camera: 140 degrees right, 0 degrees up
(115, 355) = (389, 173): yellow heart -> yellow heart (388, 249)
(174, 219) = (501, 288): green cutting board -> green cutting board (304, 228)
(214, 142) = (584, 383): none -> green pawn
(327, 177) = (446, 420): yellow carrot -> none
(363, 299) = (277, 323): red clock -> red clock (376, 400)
# # # # # # #
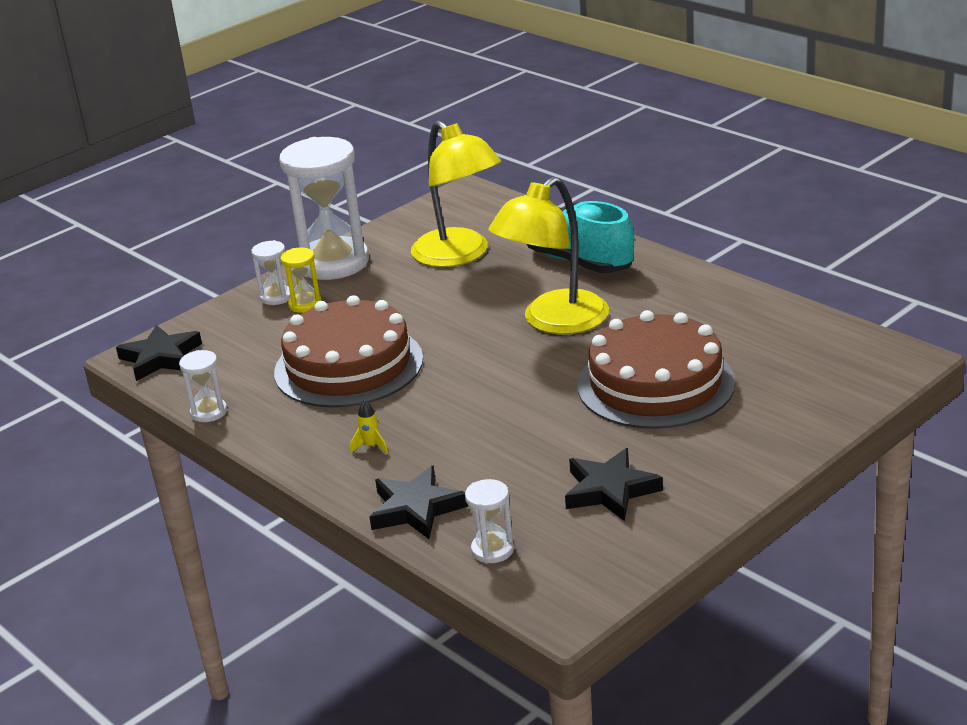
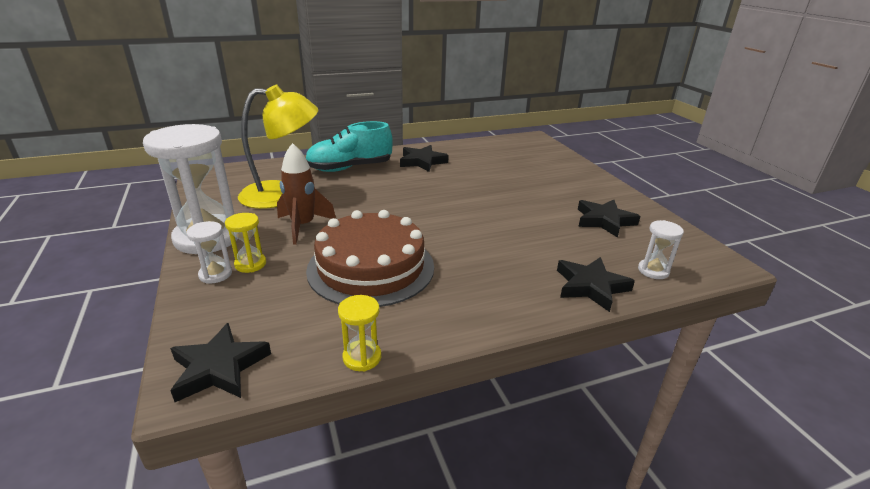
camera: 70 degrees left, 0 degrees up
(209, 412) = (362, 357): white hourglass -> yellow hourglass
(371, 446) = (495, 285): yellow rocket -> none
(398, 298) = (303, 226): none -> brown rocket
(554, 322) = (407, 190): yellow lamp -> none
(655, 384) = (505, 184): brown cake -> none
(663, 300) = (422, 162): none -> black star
# # # # # # #
Using the entries above, give again exactly the lines from the line holding "camera: 70 degrees left, 0 degrees up" through the line holding "(663, 300) = (422, 162): none -> black star". Include both end lines and nothing else.

▶ [Result of the exercise]
camera: 70 degrees left, 0 degrees up
(209, 412) = (362, 357): white hourglass -> yellow hourglass
(371, 446) = (495, 285): yellow rocket -> none
(398, 298) = (303, 226): none -> brown rocket
(554, 322) = (407, 190): yellow lamp -> none
(655, 384) = (505, 184): brown cake -> none
(663, 300) = (422, 162): none -> black star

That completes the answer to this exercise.